EXERCISE DIRECTIONS
Only the stretch of the listing below that runs from the line with "CN3 pin 1: N13 -> N14" through the line with "D3: diode 1N4007" is to be printed, exactly and with both ends.

INFORMATION
- - -
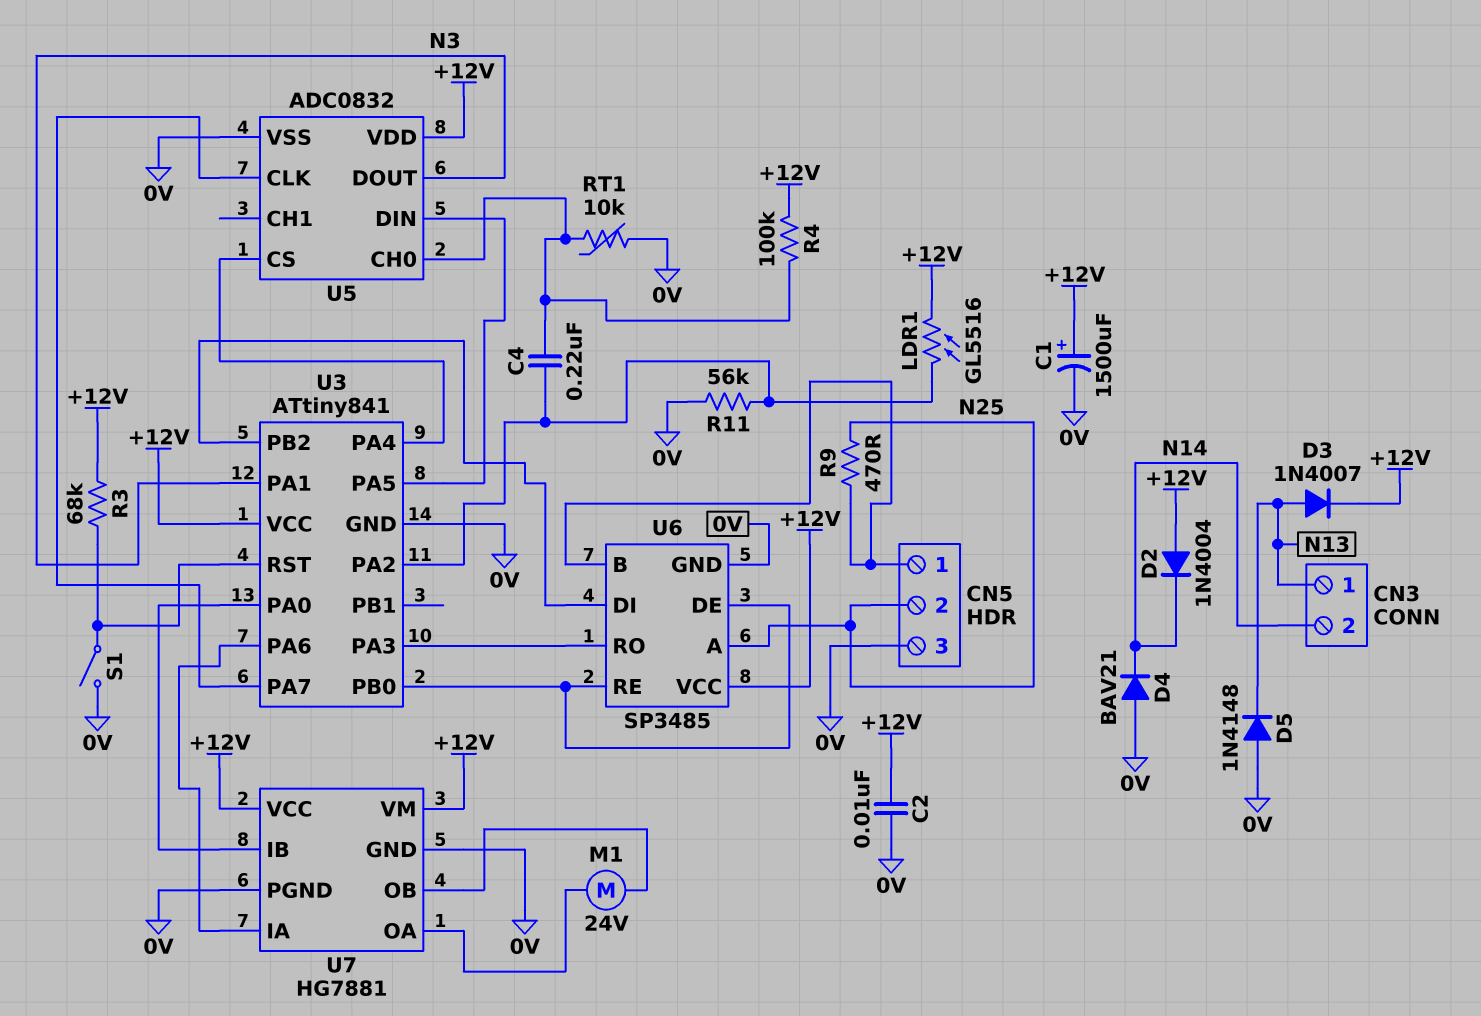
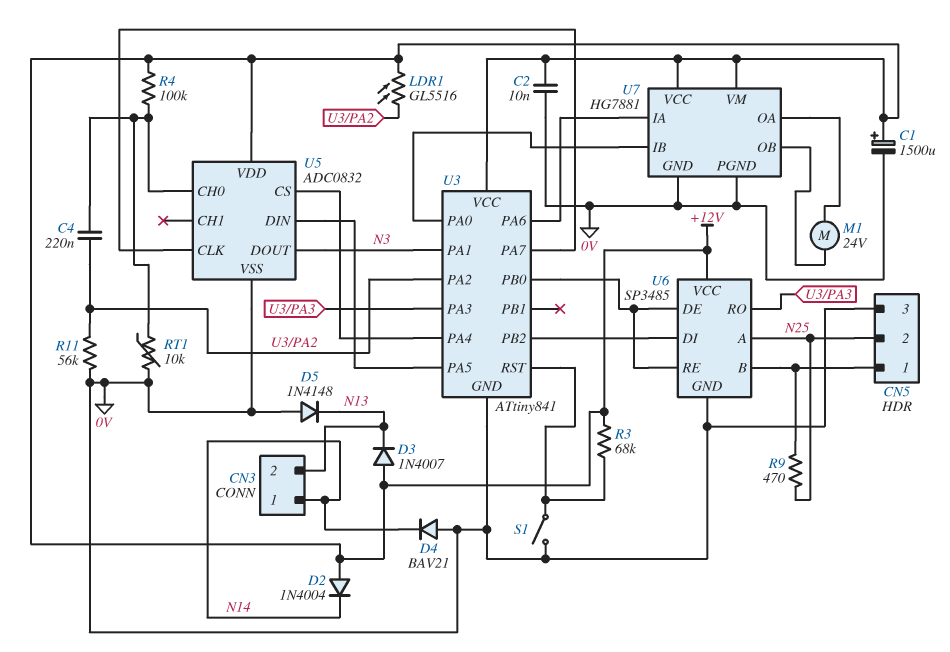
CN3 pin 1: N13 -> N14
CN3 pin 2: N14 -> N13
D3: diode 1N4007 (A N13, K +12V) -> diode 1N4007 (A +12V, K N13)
- - -
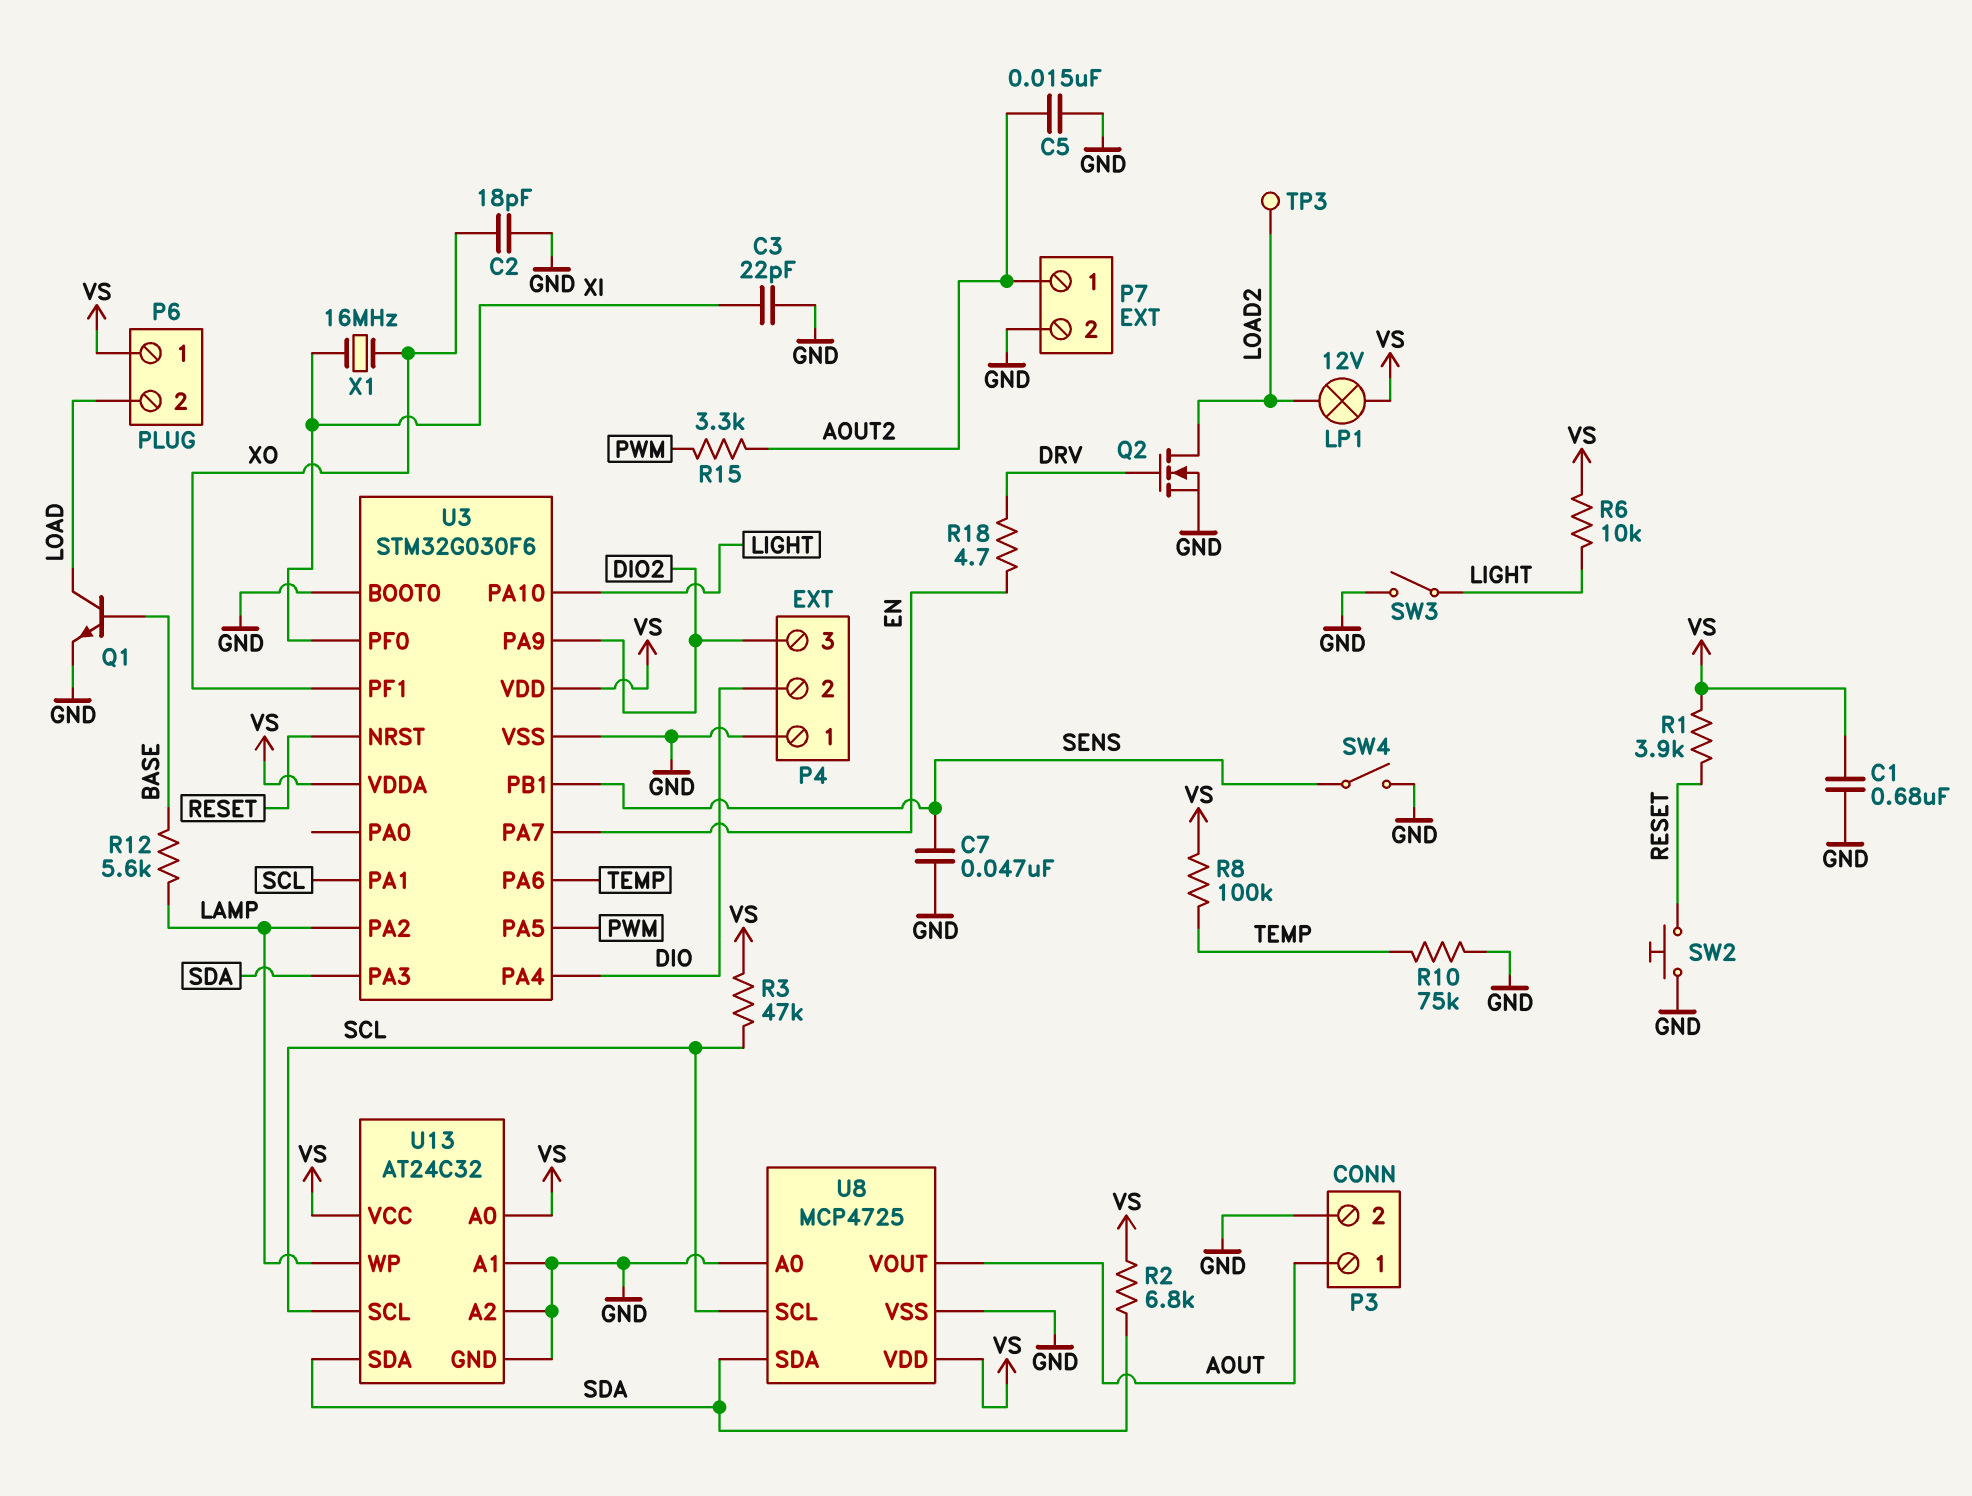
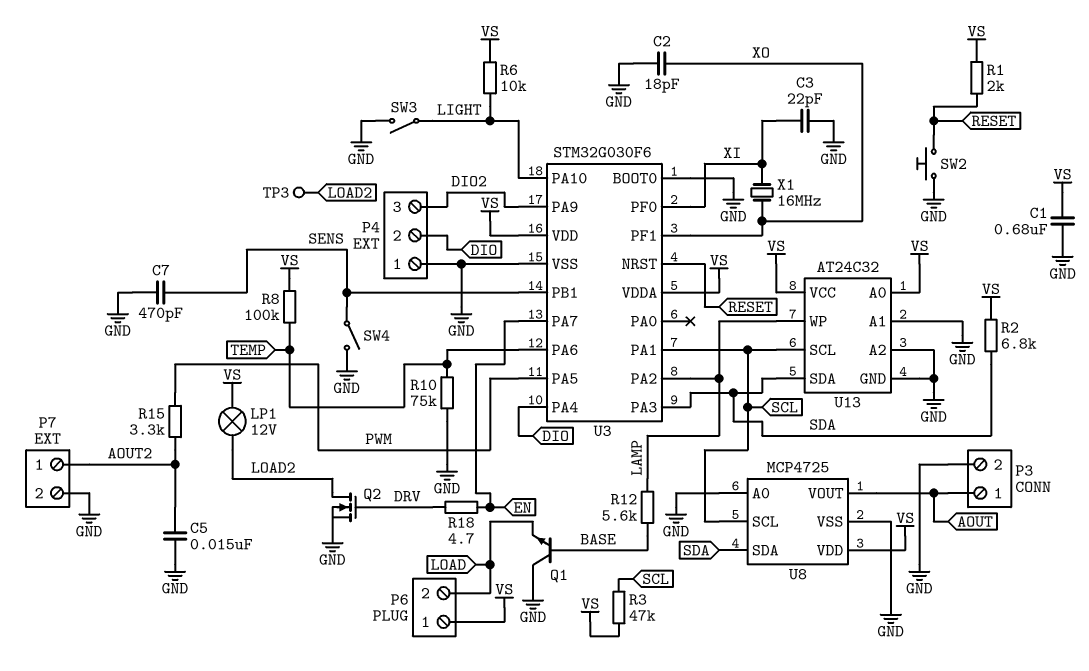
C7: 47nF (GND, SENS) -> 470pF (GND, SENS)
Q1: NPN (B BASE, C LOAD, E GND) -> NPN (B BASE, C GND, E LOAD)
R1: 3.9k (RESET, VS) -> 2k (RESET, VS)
- - -
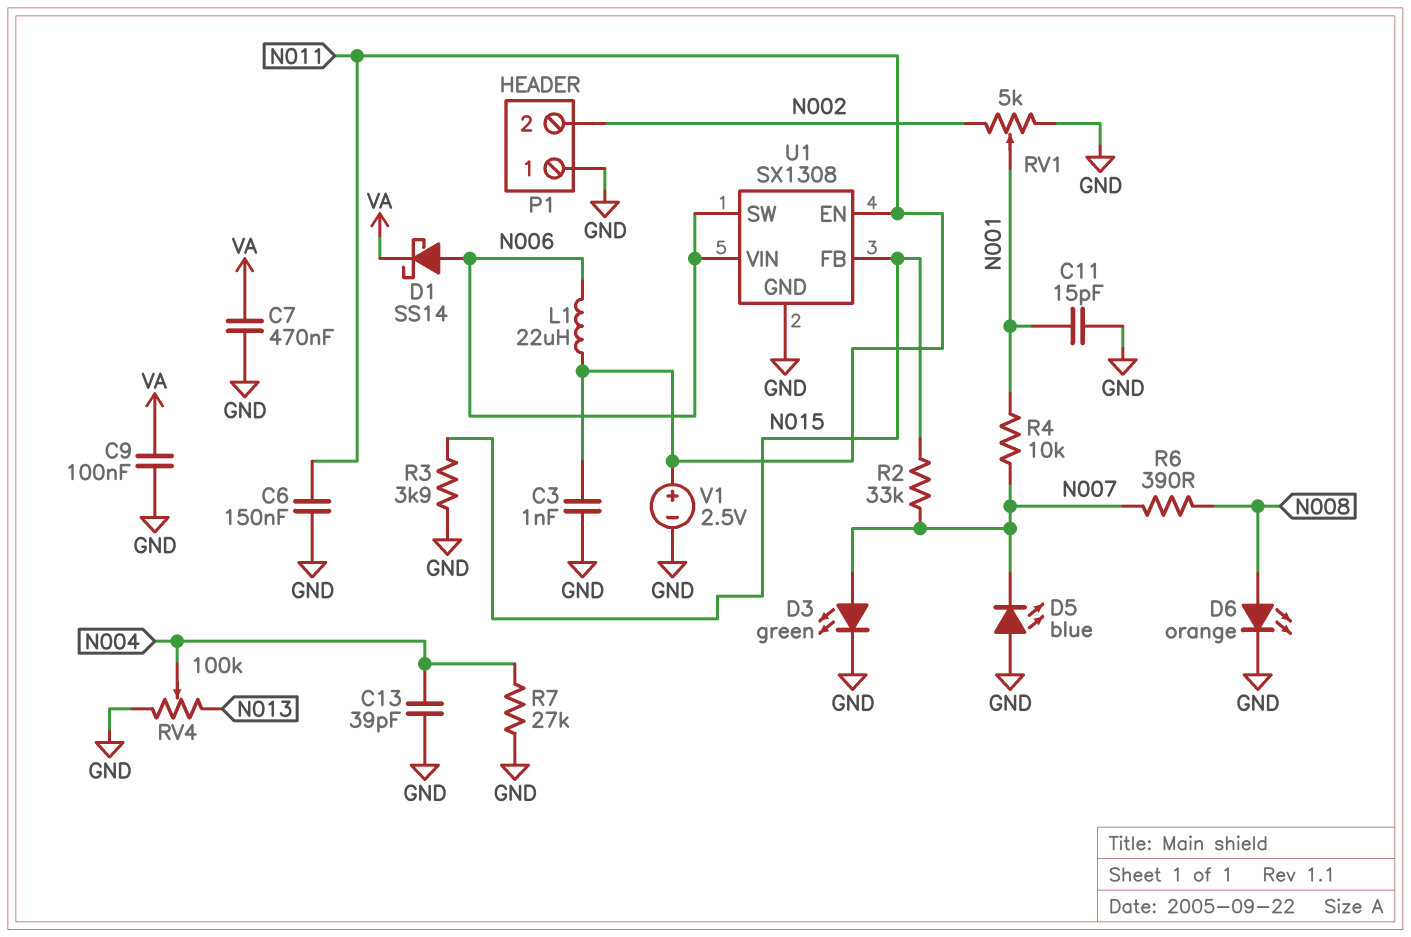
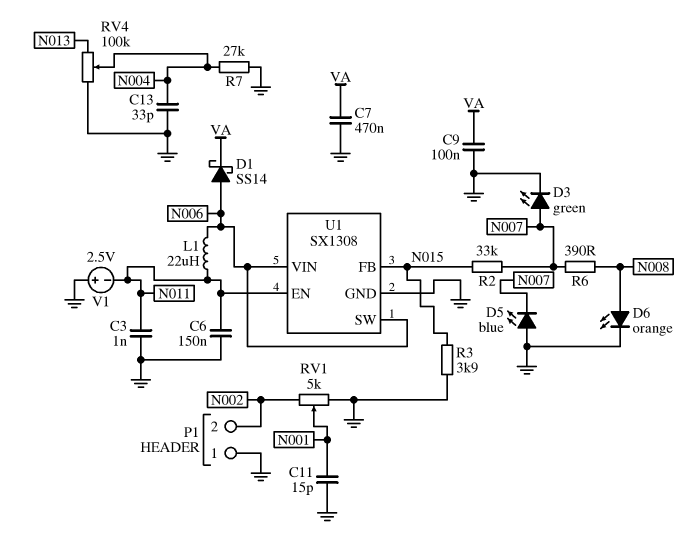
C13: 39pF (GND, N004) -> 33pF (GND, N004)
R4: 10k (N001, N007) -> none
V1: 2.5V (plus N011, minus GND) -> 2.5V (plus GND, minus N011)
- - -
COMPLETED TASK
CN3 pin 1: N13 -> N14
CN3 pin 2: N14 -> N13
D3: diode 1N4007 (A N13, K +12V) -> diode 1N4007 (A +12V, K N13)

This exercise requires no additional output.